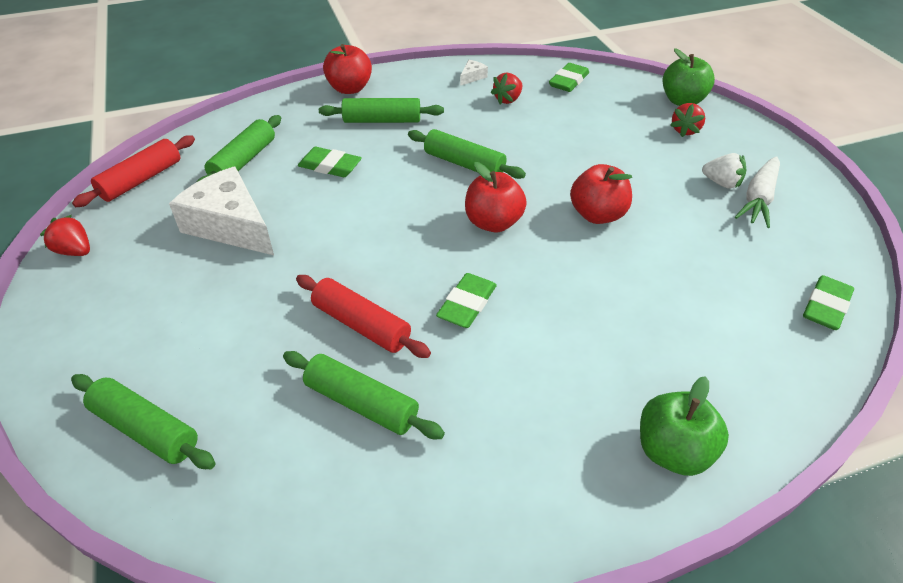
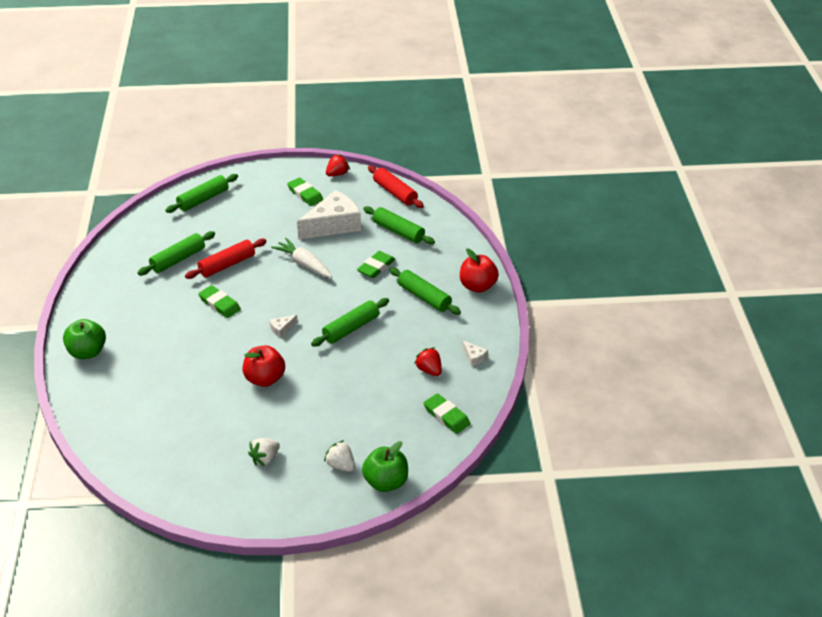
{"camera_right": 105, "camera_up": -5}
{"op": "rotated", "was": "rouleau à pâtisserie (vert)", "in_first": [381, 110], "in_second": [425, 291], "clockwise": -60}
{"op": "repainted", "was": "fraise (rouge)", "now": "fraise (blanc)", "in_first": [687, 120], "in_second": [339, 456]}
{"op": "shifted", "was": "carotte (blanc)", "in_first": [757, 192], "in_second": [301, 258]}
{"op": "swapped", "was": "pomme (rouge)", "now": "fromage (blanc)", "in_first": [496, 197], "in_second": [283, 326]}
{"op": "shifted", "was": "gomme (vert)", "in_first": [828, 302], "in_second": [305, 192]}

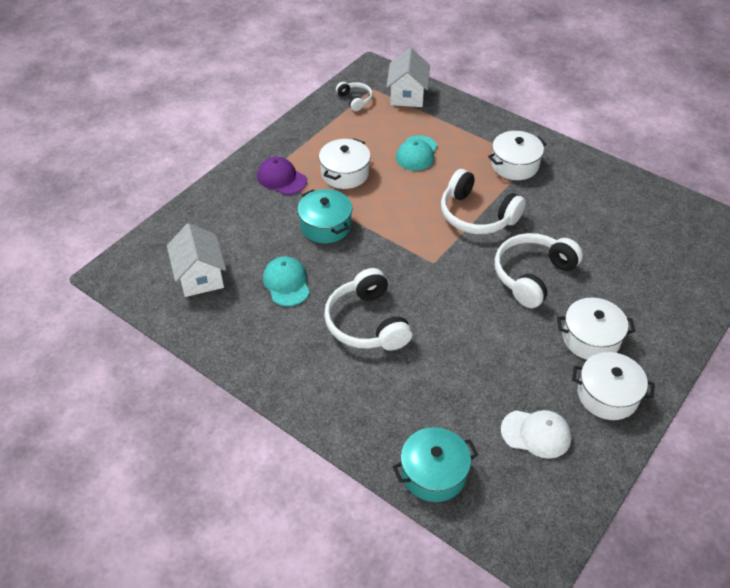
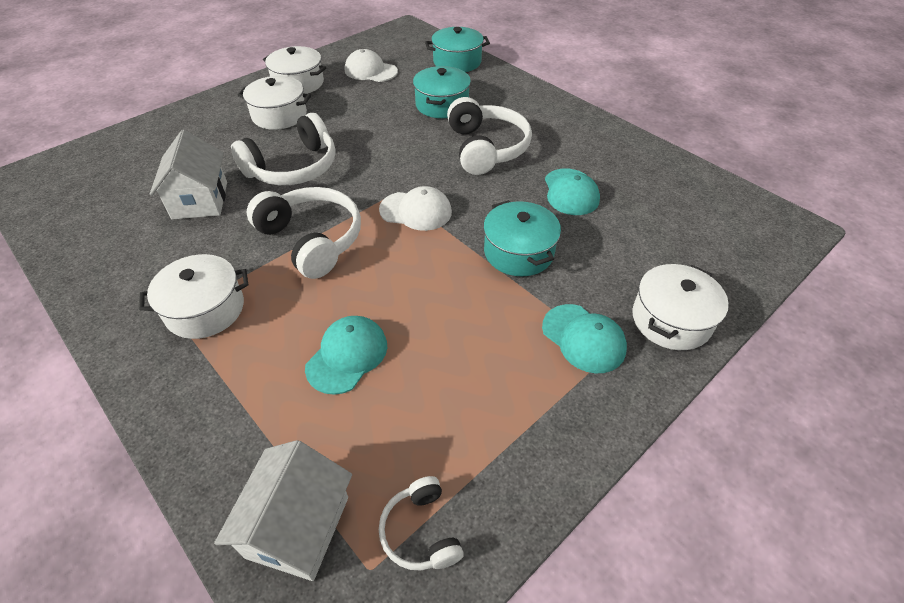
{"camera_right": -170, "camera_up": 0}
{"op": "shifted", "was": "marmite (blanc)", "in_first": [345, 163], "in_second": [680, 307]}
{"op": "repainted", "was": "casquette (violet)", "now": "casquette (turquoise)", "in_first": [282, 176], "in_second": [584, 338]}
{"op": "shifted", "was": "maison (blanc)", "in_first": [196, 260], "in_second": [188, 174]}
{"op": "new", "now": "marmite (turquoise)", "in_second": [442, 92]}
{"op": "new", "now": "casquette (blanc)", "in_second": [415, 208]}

■ ■ ■

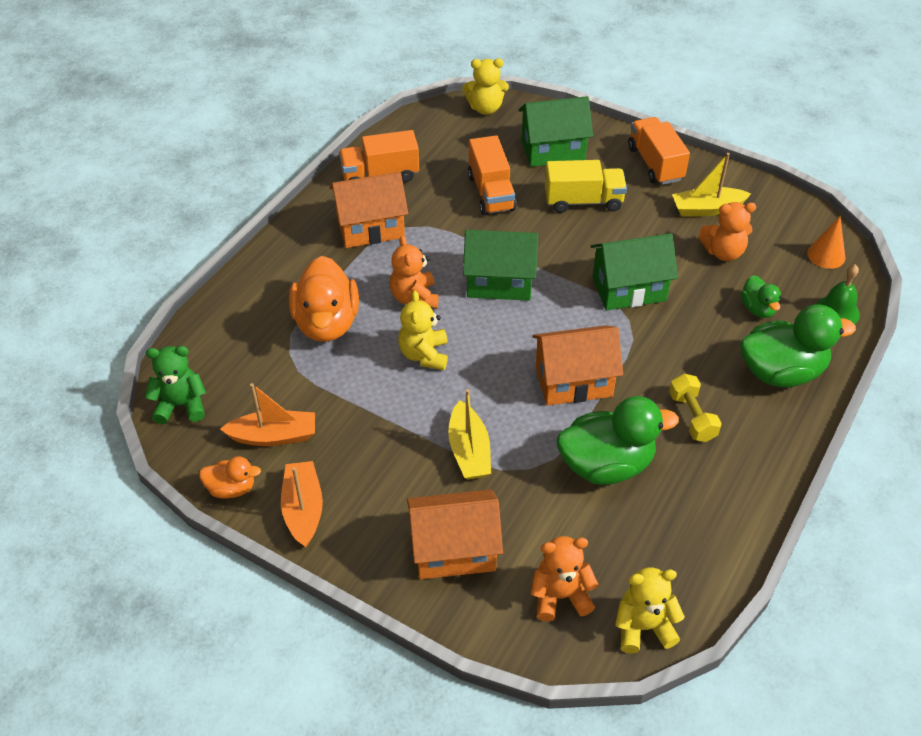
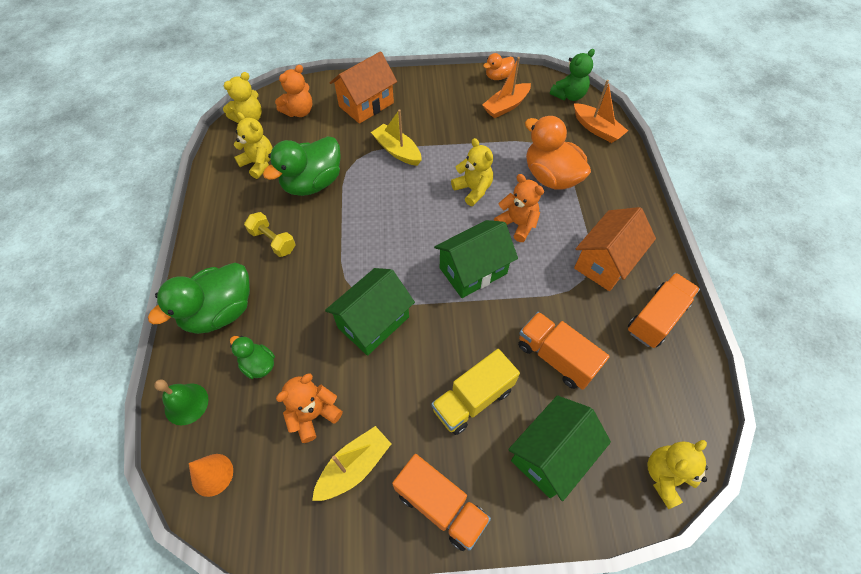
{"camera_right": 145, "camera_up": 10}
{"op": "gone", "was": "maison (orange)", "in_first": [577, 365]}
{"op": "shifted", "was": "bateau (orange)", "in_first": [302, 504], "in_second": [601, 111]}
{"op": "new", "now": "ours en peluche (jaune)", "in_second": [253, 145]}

■ ■ ■

### [Exercise]
Each line above with the word "vert" needs to be copied.

### [Exercise answer]
{"op": "rotated", "was": "rouleau à pâtisserie (vert)", "in_first": [381, 110], "in_second": [425, 291], "clockwise": -60}
{"op": "shifted", "was": "gomme (vert)", "in_first": [828, 302], "in_second": [305, 192]}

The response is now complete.